TASK DETAILS: Go through the data and copy every line in which "cone" appears.
GIVEN DATA: Begin
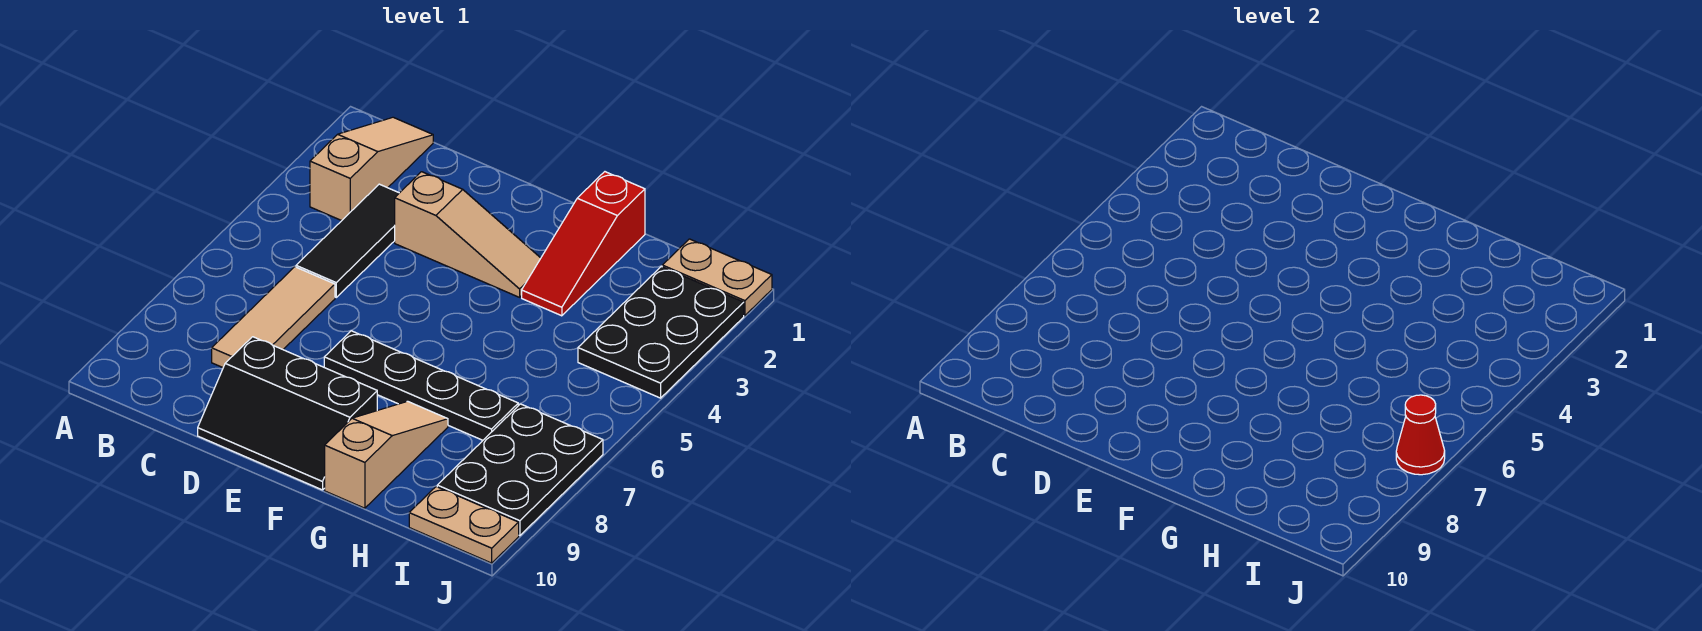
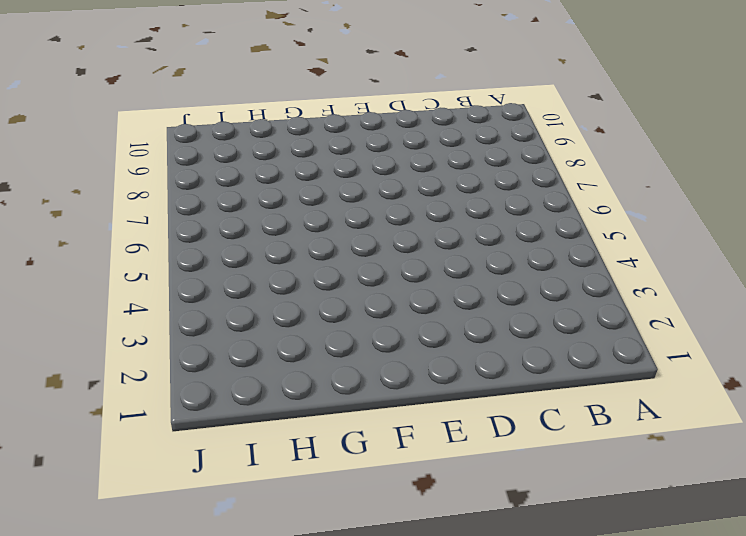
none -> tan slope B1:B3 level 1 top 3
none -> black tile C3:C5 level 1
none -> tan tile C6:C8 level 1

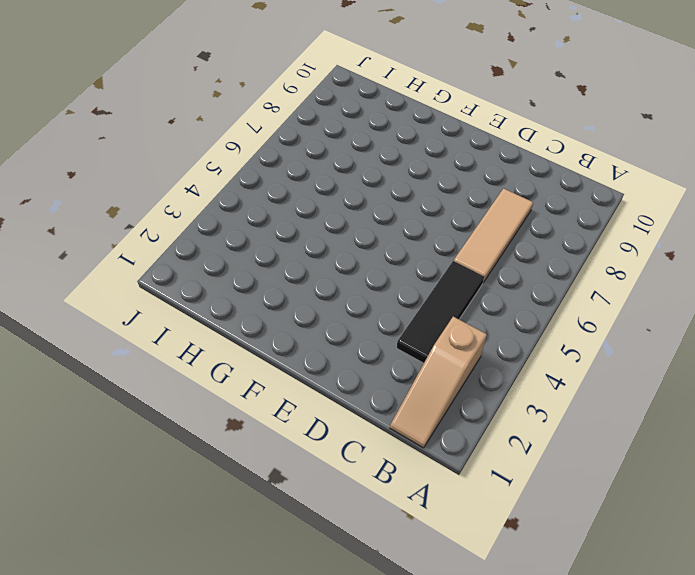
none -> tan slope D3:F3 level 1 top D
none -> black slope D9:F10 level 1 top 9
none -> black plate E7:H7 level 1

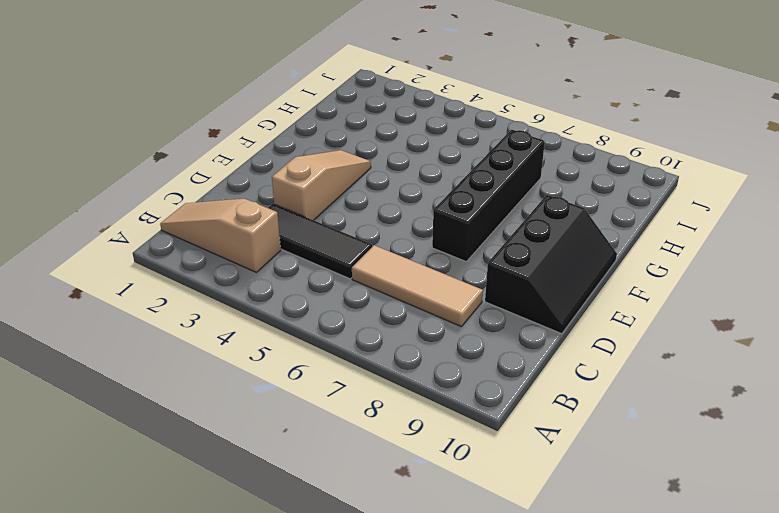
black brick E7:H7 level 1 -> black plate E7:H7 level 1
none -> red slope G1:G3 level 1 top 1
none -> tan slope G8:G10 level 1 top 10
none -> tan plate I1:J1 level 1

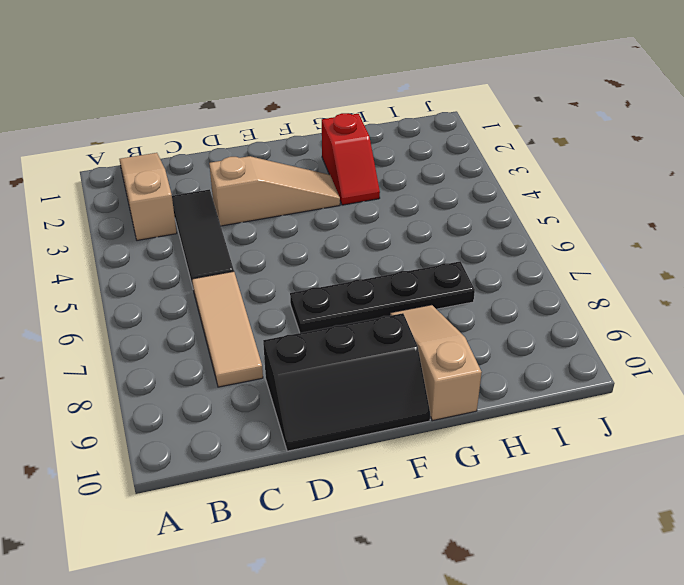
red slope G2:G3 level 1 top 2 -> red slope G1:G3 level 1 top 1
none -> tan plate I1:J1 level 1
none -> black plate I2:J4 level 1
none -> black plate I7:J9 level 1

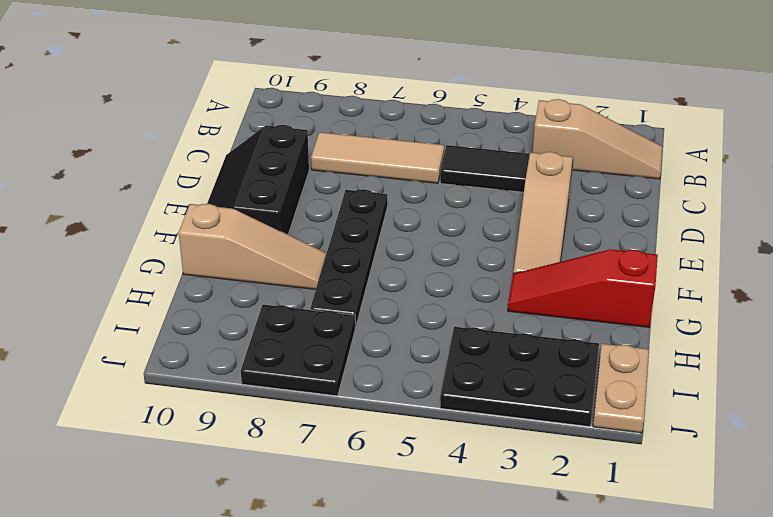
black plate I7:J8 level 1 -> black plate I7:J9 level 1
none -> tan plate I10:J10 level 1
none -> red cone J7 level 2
GIVEN DATA: End
GIVEN DATA: Begin
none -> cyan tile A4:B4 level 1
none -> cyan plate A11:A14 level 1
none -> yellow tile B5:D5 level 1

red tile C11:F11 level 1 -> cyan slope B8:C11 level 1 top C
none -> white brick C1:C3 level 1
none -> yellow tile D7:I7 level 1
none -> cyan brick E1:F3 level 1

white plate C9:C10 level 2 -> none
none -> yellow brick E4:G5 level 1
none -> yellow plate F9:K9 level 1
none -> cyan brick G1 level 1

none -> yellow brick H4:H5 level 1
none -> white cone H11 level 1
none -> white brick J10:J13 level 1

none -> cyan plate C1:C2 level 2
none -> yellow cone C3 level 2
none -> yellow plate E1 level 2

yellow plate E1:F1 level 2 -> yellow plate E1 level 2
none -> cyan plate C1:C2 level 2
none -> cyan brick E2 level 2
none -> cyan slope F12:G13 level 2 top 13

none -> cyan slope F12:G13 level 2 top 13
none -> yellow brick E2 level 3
GIVEN DATA: End
EXERCISE RESULT:
none -> red cone J7 level 2
none -> white cone H11 level 1
none -> yellow cone C3 level 2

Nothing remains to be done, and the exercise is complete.